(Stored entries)

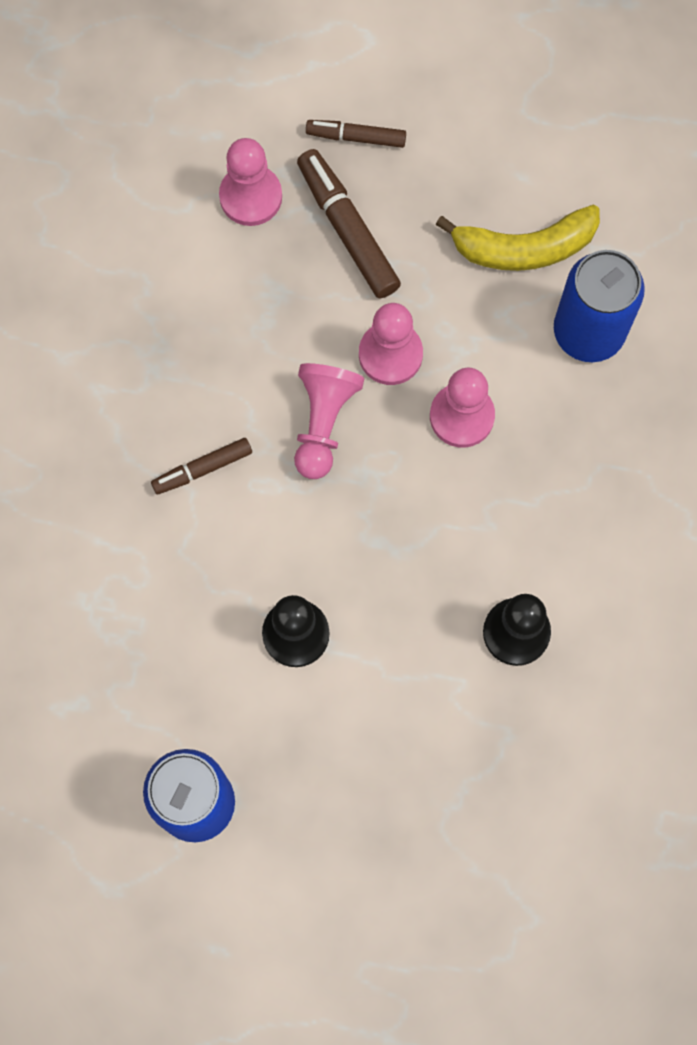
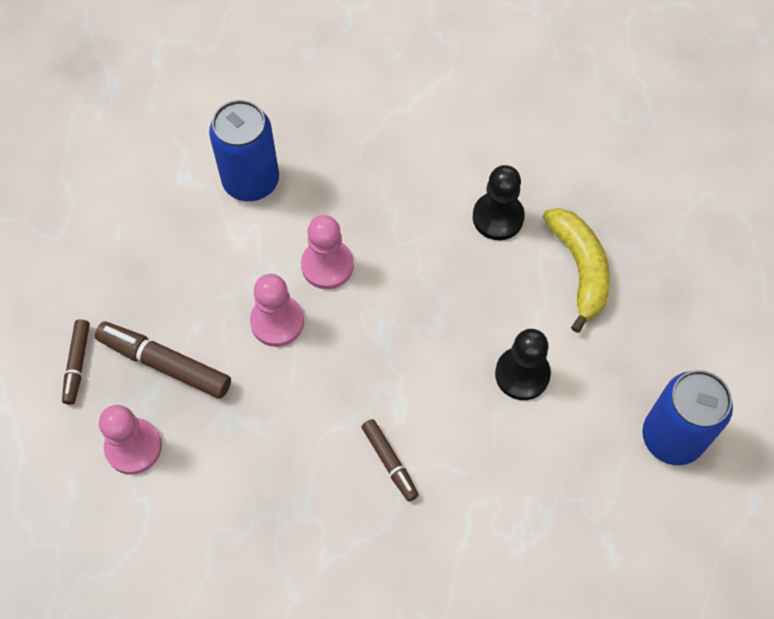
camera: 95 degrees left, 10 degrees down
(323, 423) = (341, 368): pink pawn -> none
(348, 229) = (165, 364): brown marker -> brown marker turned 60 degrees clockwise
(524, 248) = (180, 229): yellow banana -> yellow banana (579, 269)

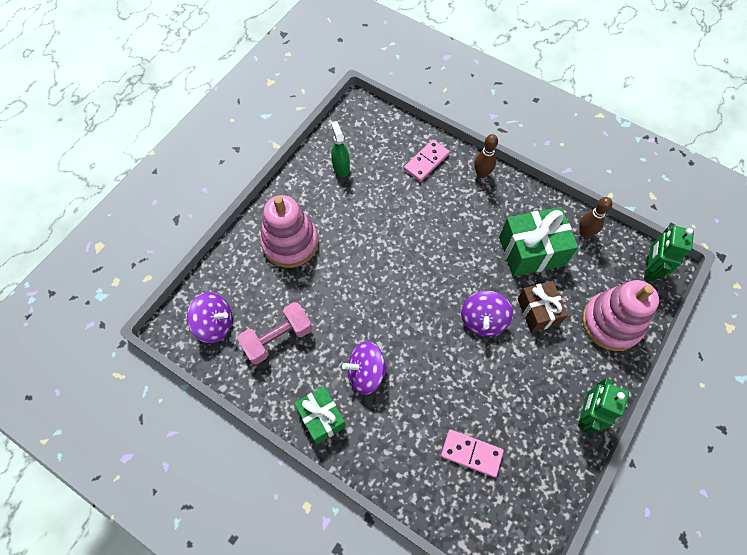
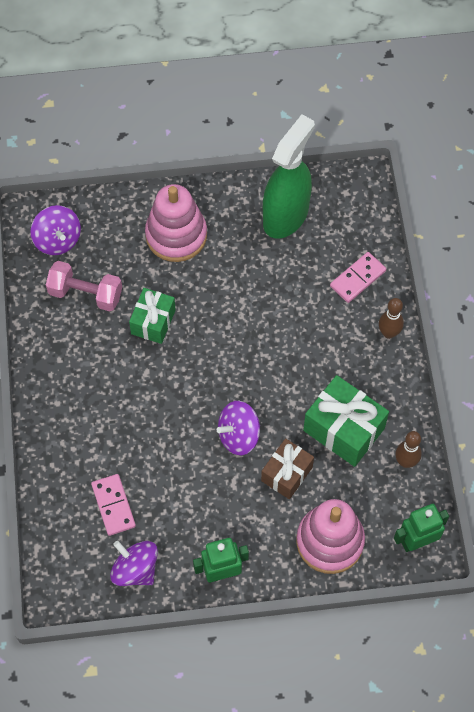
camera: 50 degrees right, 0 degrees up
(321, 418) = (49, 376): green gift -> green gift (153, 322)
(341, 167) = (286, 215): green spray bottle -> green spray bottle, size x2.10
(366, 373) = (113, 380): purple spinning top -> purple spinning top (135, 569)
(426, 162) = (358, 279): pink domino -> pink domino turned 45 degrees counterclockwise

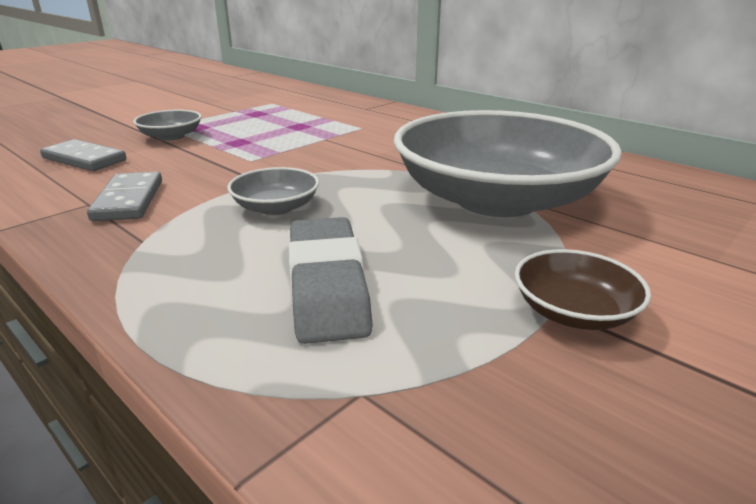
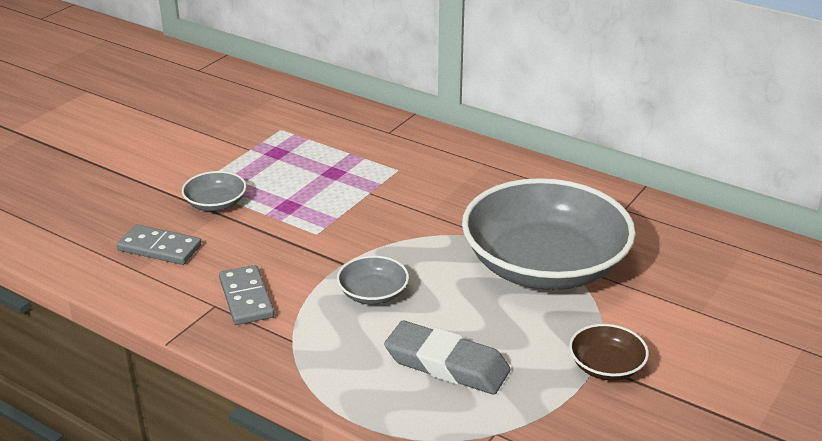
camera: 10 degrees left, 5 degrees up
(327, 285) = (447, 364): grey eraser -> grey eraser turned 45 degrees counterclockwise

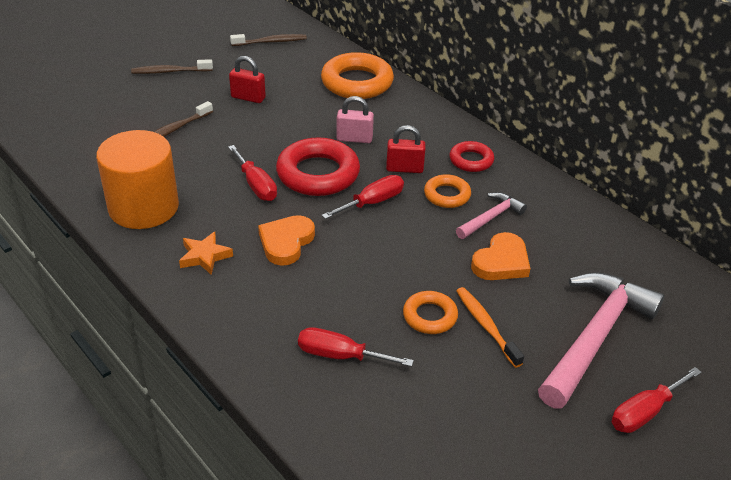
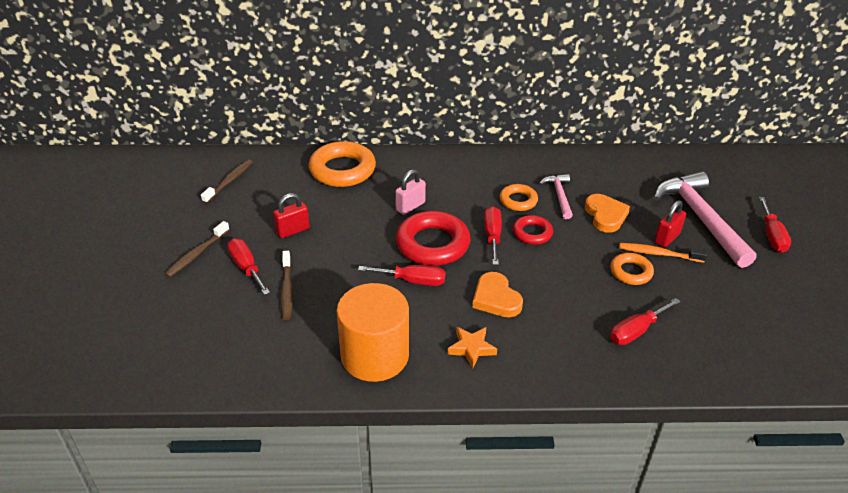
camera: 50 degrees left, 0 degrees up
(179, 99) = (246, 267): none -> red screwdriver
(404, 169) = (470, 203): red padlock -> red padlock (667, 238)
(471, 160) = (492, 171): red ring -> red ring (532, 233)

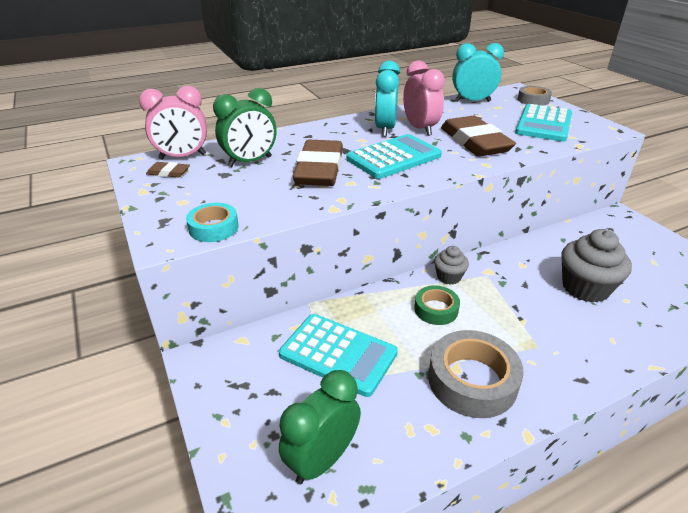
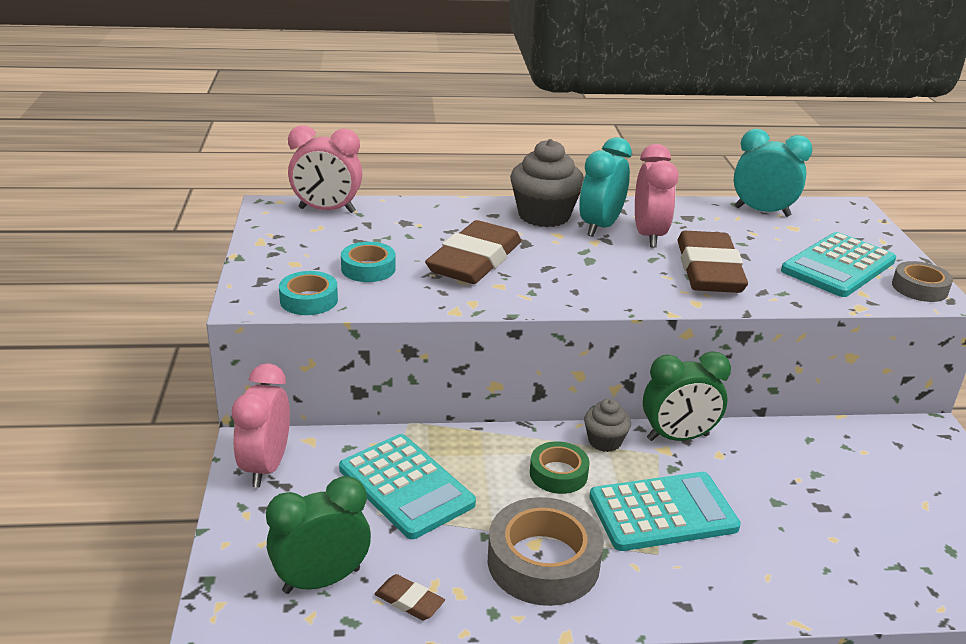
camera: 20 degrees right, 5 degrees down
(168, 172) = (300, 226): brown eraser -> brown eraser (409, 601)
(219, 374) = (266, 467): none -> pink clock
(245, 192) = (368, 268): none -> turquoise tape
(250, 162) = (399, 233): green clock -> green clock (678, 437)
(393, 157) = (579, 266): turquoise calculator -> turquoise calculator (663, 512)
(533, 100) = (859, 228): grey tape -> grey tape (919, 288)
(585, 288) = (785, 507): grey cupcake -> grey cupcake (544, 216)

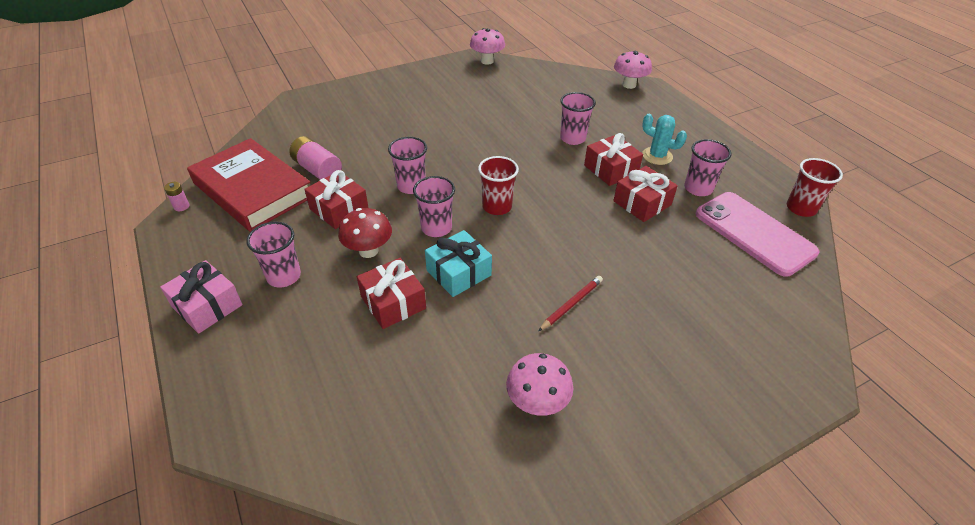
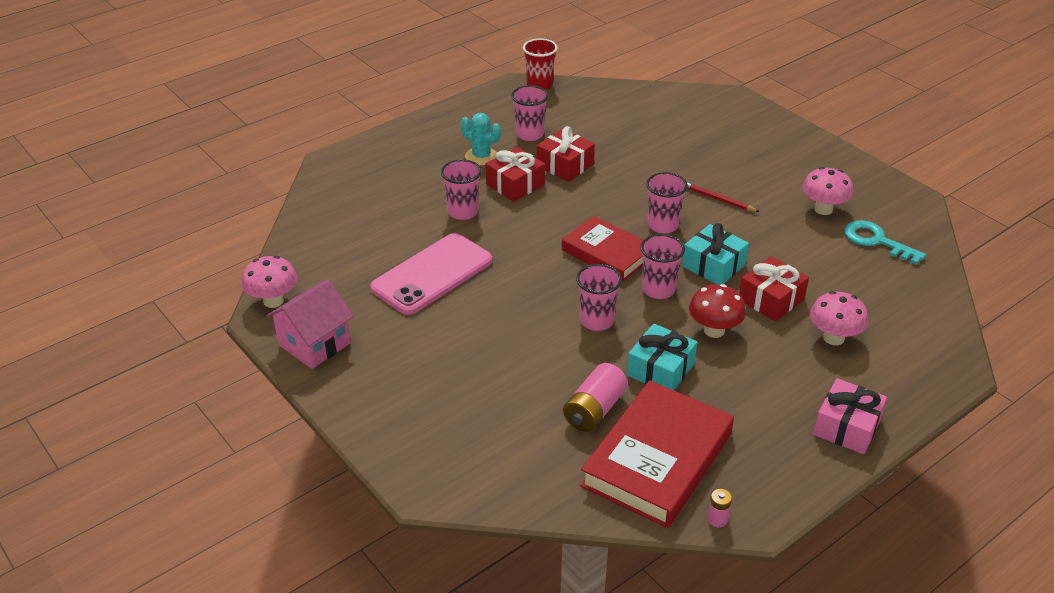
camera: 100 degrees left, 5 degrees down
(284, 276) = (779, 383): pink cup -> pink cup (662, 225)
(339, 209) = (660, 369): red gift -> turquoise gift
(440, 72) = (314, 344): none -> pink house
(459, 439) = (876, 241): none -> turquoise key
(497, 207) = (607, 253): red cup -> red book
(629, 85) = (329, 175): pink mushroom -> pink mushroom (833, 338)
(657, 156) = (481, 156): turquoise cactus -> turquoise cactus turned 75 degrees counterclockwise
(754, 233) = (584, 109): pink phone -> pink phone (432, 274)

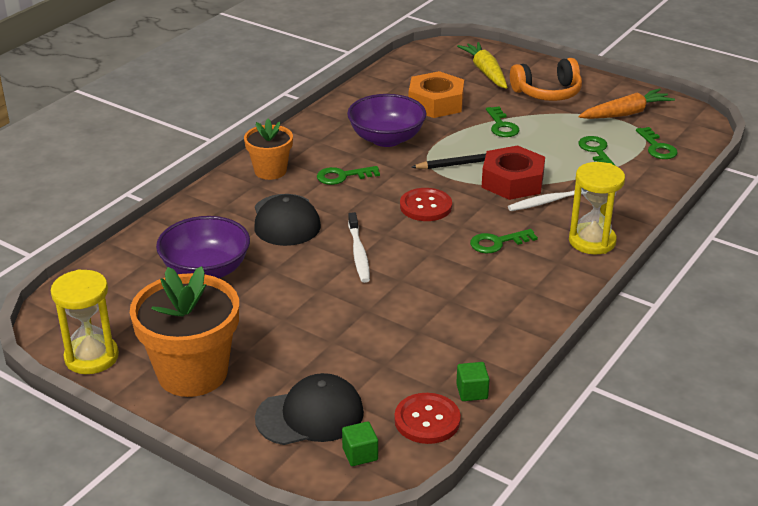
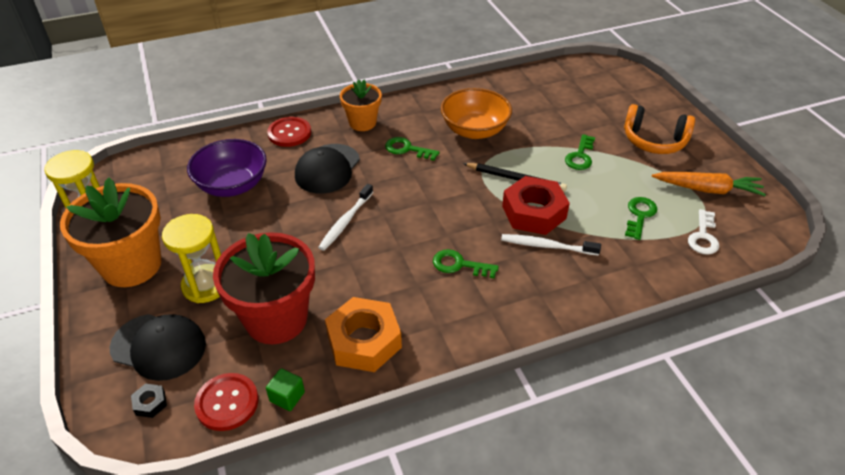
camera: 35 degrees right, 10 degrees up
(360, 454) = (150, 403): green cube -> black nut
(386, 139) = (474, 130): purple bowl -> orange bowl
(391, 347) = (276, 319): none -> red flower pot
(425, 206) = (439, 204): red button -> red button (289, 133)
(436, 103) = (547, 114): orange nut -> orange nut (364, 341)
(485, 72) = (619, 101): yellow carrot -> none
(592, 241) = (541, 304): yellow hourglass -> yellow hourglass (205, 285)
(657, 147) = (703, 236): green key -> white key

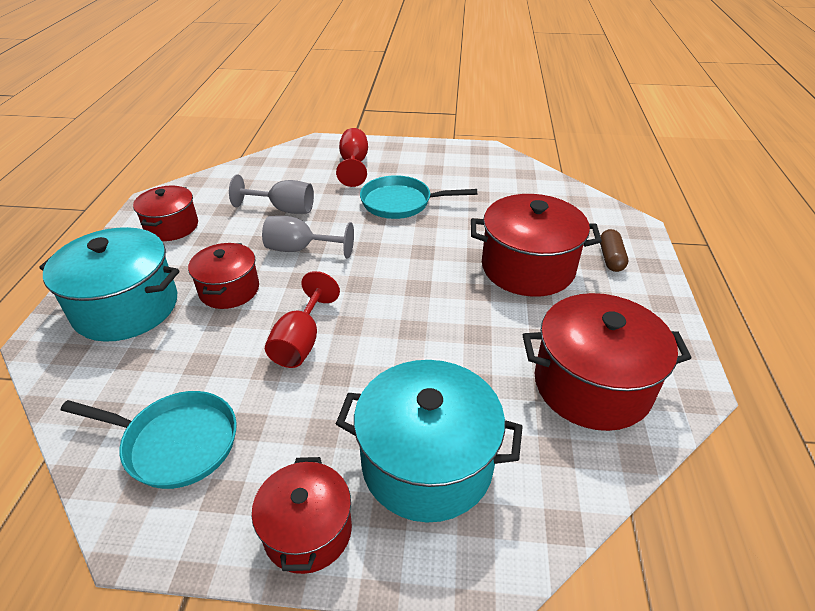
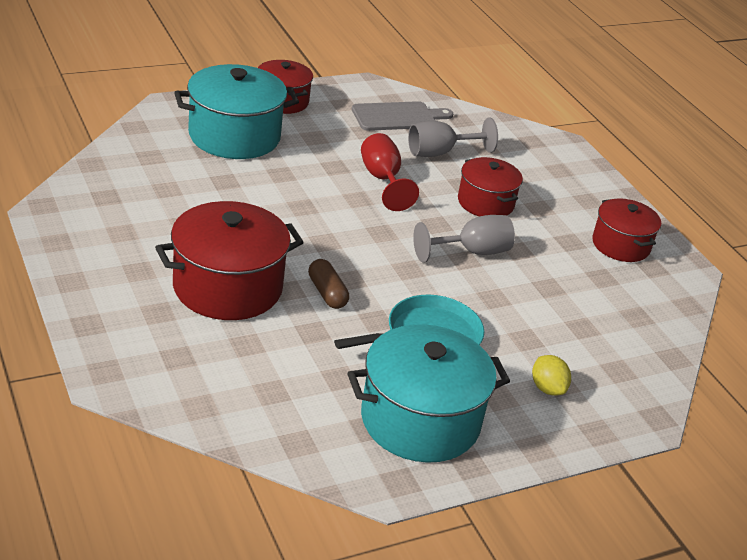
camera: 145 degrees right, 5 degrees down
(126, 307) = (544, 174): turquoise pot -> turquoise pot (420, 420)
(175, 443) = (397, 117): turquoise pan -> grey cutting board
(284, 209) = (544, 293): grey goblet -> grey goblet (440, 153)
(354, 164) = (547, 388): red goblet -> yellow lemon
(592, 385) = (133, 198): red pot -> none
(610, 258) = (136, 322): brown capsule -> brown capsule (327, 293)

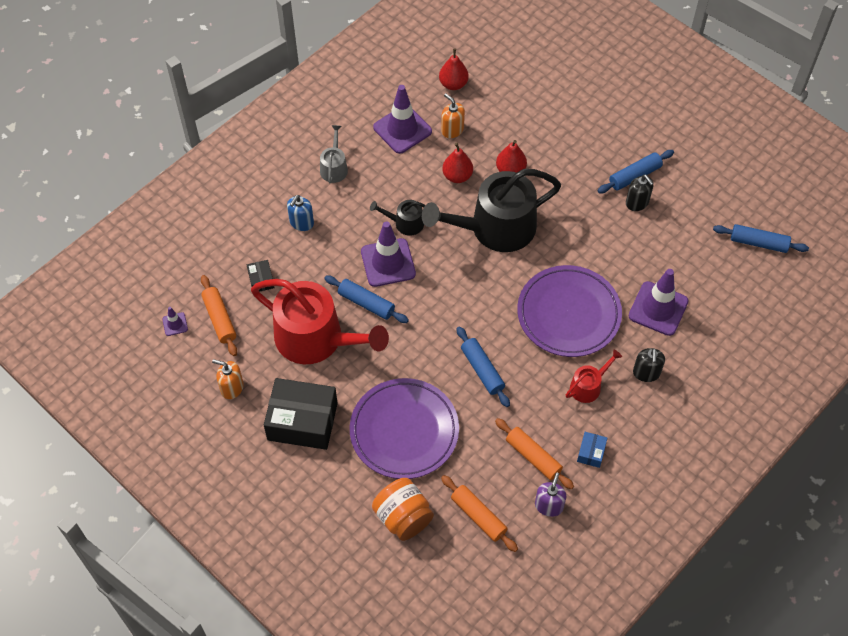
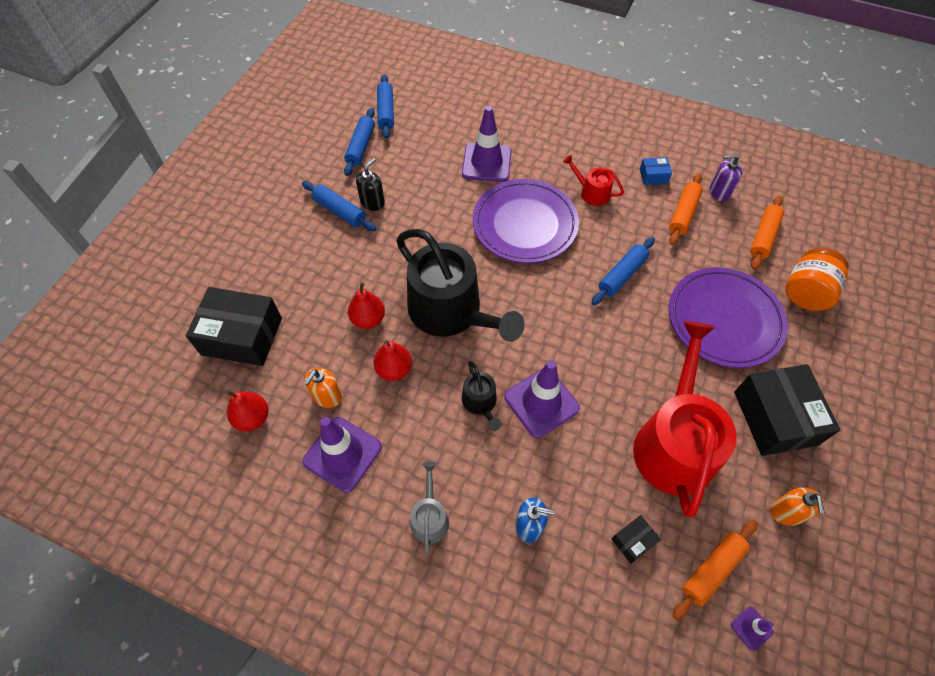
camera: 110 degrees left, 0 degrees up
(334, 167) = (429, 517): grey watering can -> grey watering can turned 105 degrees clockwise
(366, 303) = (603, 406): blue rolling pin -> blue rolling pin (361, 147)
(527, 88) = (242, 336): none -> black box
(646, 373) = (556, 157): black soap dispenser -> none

:: REQUEST ::
The answer must be the lines above from the one containing "(250, 162) = (399, 233): green" through the one containing "(284, 276) = (779, 383): pink", reproduced exactly, with no pictures and nothing else.

:: SOLUTION FOR THIS TASK ::
(250, 162) = (399, 233): green clock -> green clock (678, 437)
(393, 157) = (579, 266): turquoise calculator -> turquoise calculator (663, 512)
(533, 100) = (859, 228): grey tape -> grey tape (919, 288)
(585, 288) = (785, 507): grey cupcake -> grey cupcake (544, 216)

camera: 100 degrees left, 5 degrees down
(284, 276) = (779, 383): pink cup -> pink cup (662, 225)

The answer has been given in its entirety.